◆ **Your objective**: Copy each line in the data below that contains the word "orange".

◆ **Input data**:
──────

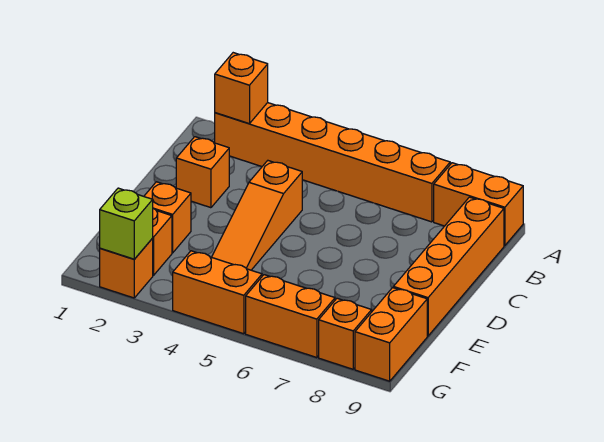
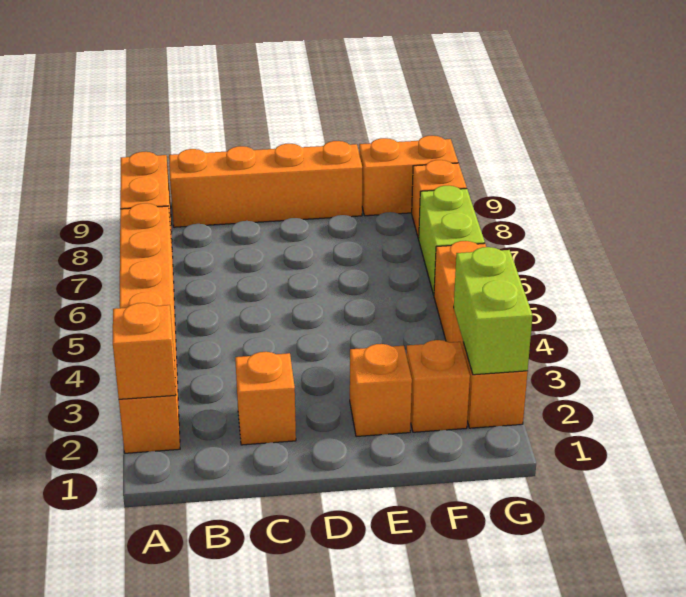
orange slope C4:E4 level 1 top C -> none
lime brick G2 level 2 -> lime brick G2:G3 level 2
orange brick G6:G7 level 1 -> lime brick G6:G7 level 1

──────

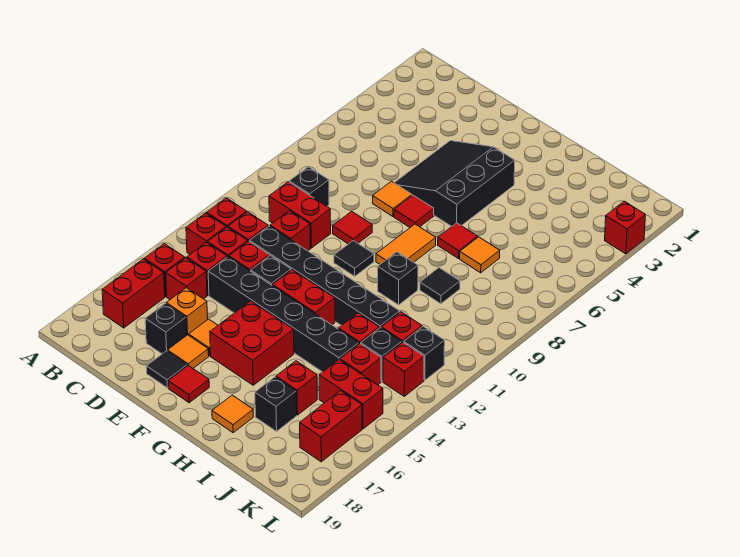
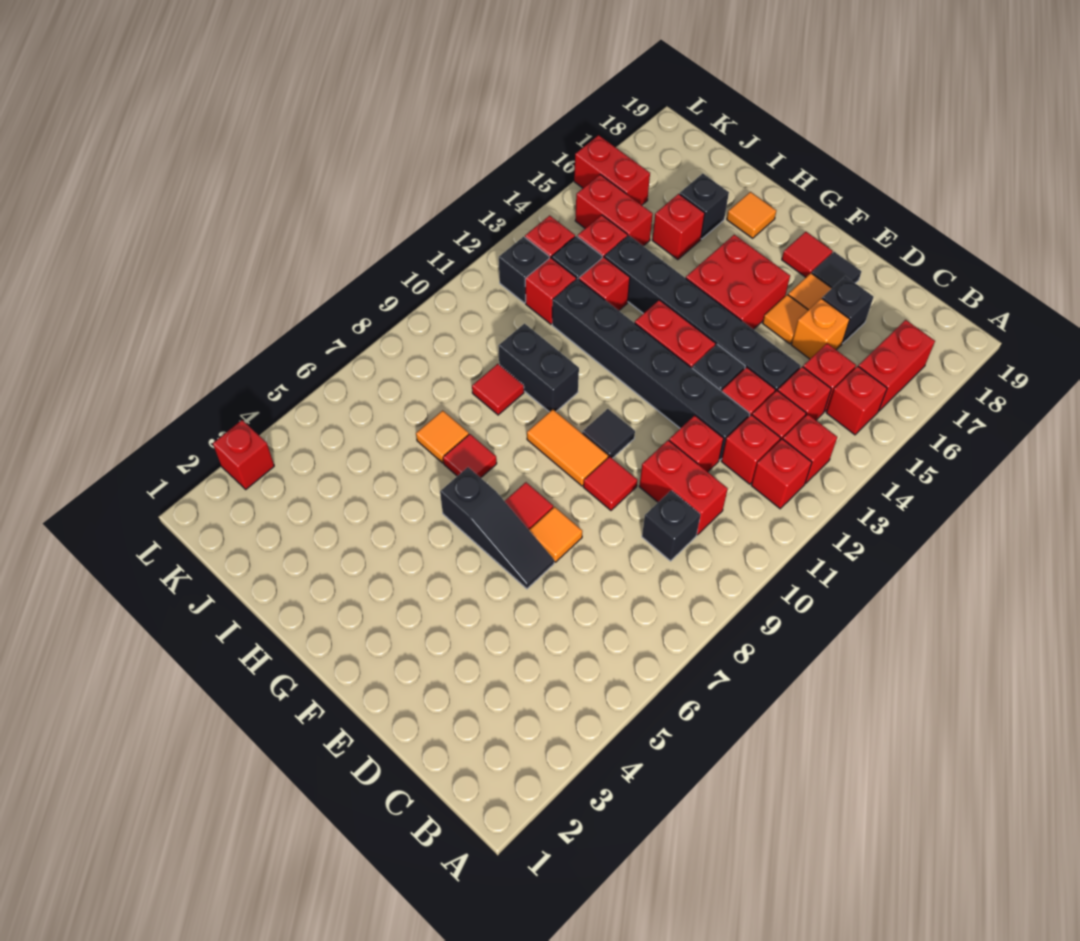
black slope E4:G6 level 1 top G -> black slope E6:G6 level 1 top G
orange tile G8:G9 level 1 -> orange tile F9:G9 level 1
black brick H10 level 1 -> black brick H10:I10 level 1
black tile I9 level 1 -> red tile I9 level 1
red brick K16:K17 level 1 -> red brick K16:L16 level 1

──────

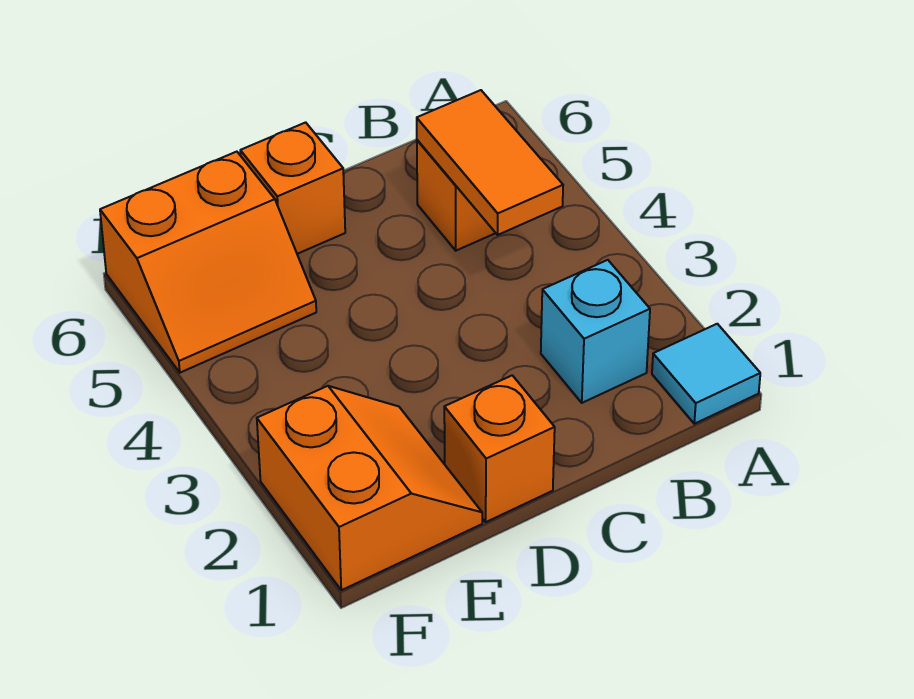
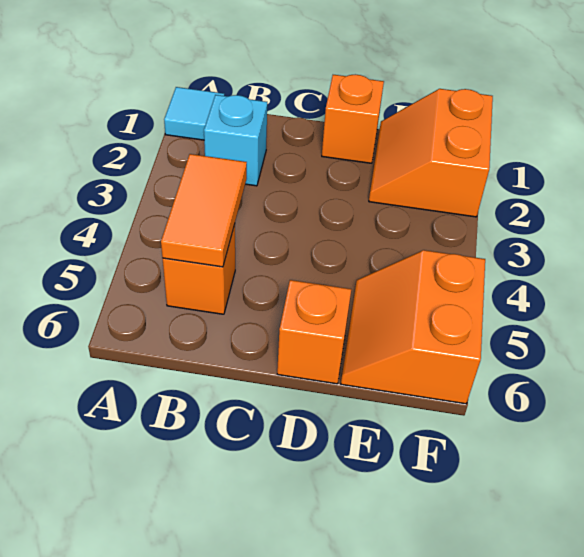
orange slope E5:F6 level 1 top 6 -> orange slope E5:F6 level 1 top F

──────

◆ **Answer space**:
orange slope C4:E4 level 1 top C -> none
orange brick G6:G7 level 1 -> lime brick G6:G7 level 1
orange tile G8:G9 level 1 -> orange tile F9:G9 level 1
orange slope E5:F6 level 1 top 6 -> orange slope E5:F6 level 1 top F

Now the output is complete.